*** Stored data Section Begins ***

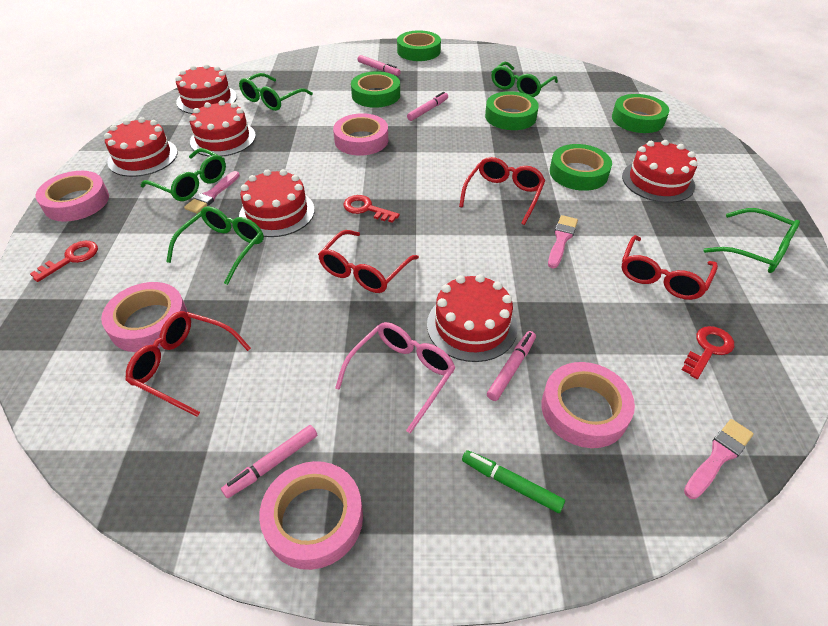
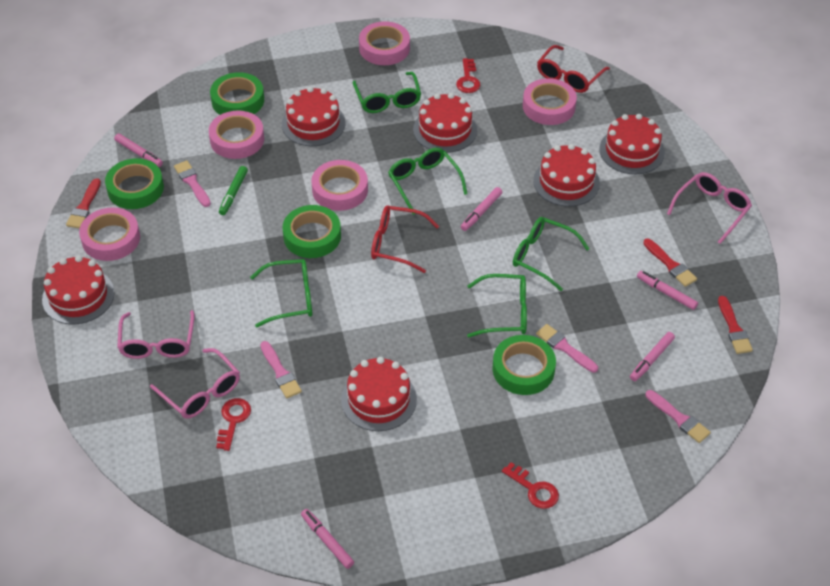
green tape: 5 -> 4
pink brush: 3 -> 4
pink glasses: 1 -> 3
pink marker: 4 -> 5
red brush: 0 -> 3
red glasses: 4 -> 2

*** Stored data Section Ends ***

> [Task]
Would you output the data above exactly as written, but with no images?

> [Exercise response]
green tape: 5 -> 4
pink brush: 3 -> 4
pink glasses: 1 -> 3
pink marker: 4 -> 5
red brush: 0 -> 3
red glasses: 4 -> 2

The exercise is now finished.